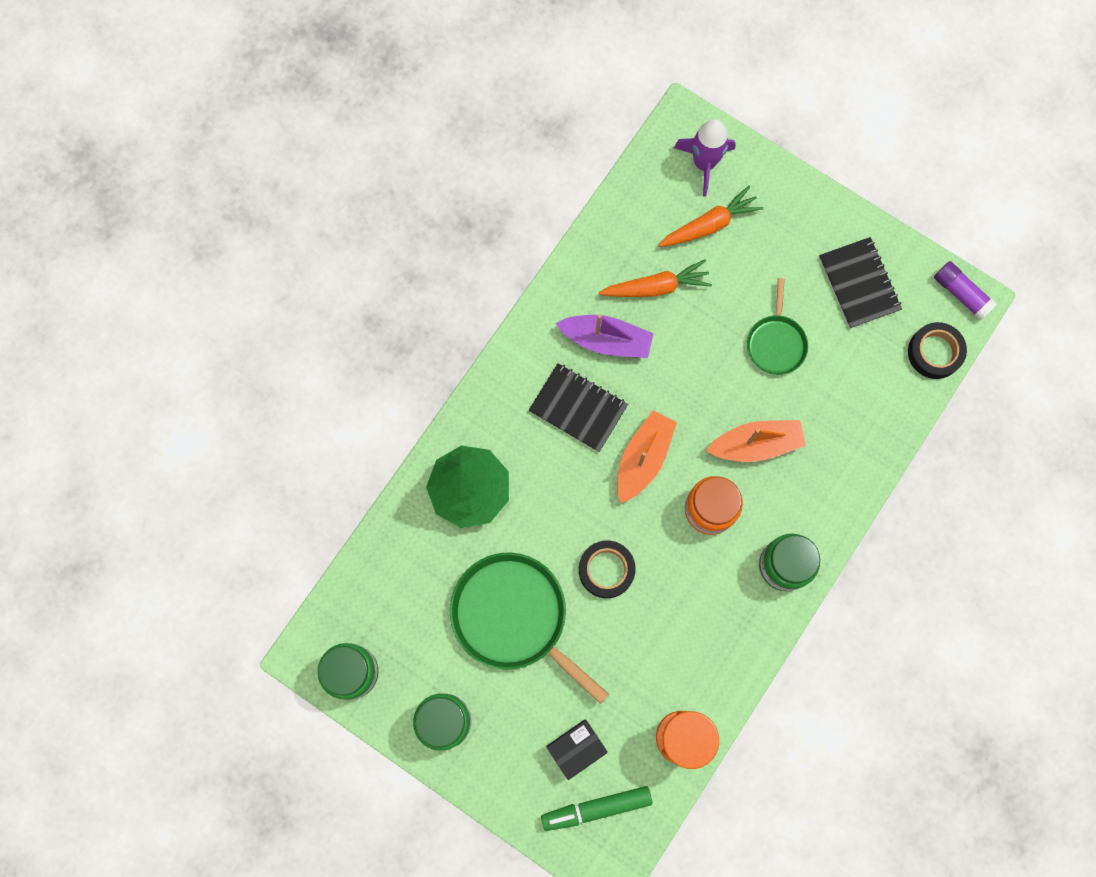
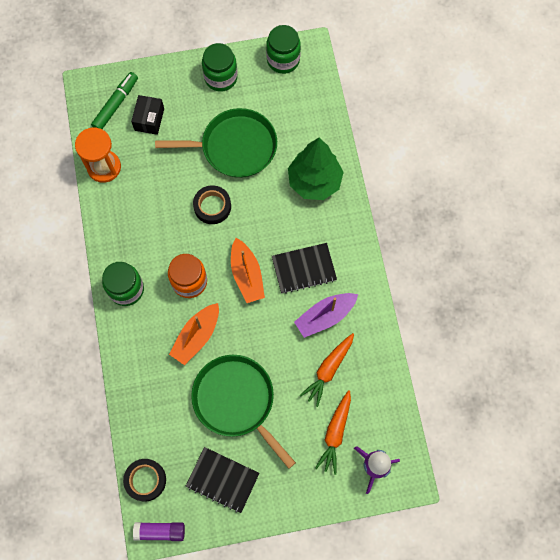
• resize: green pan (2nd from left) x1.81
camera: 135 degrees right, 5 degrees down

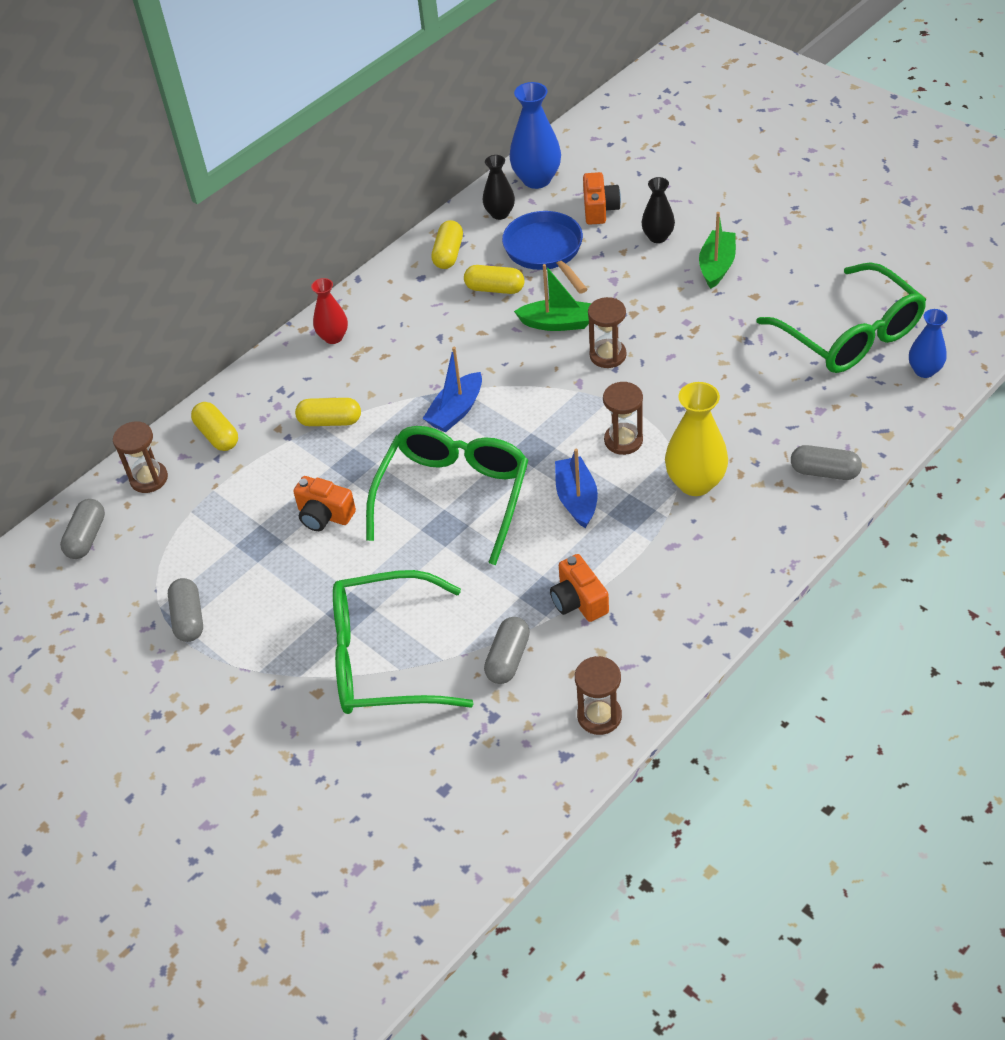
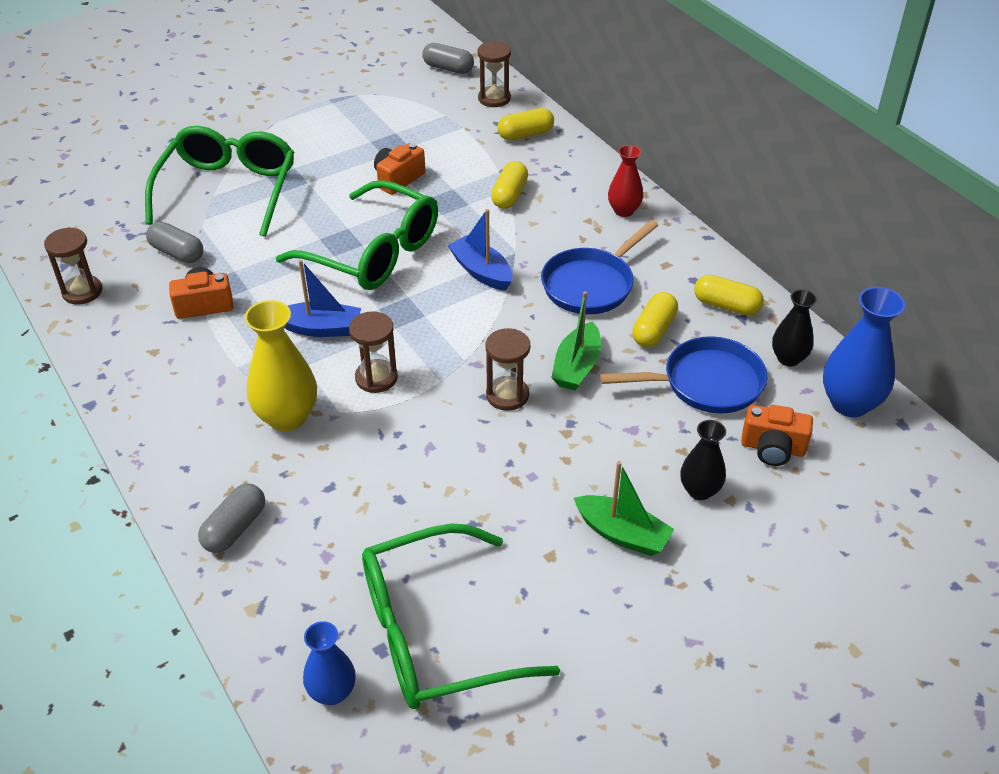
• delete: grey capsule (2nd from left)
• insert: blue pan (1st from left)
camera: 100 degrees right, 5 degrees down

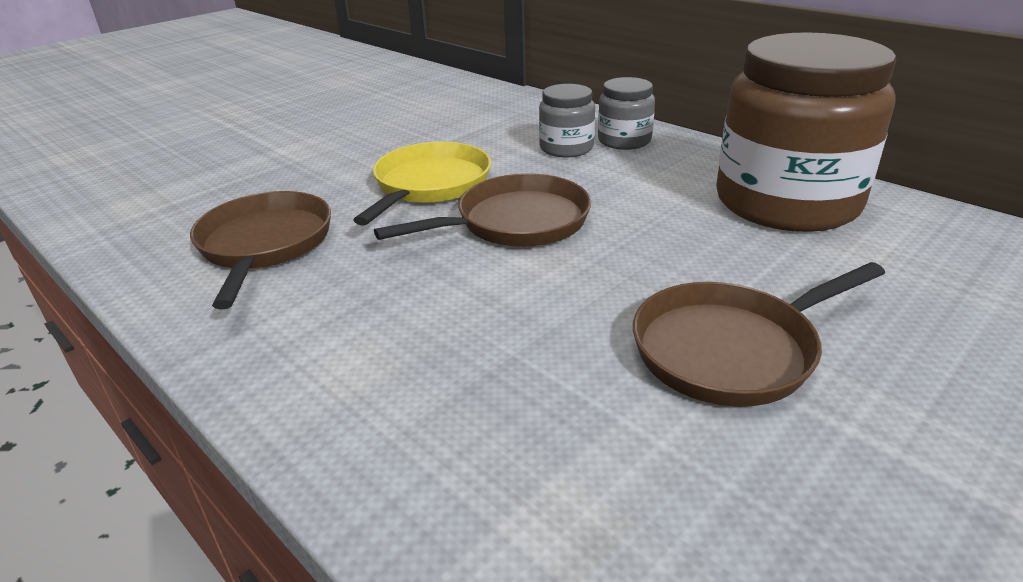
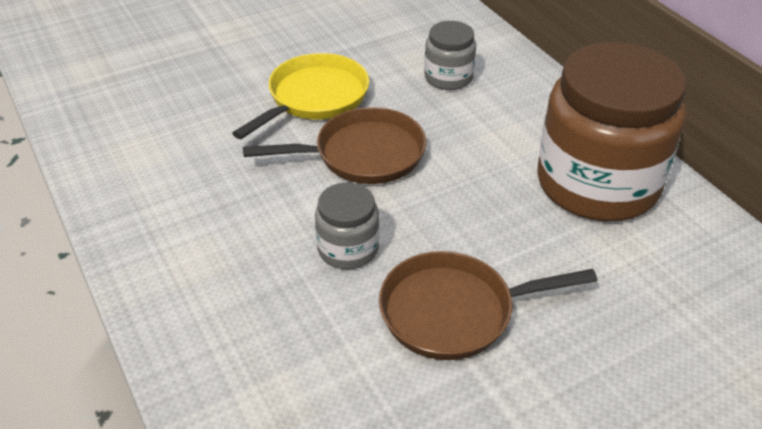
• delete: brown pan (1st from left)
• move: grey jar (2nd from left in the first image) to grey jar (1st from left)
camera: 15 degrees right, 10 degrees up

....

• **WORK INSTRUCTIONS**: The records are to be returned word for word, without any of their pictures.

• **RESULT OF THE EXERCISE**:
• resize: green pan (2nd from left) x1.81
camera: 135 degrees right, 5 degrees down

• delete: grey capsule (2nd from left)
• insert: blue pan (1st from left)
camera: 100 degrees right, 5 degrees down

• delete: brown pan (1st from left)
• move: grey jar (2nd from left in the first image) to grey jar (1st from left)
camera: 15 degrees right, 10 degrees up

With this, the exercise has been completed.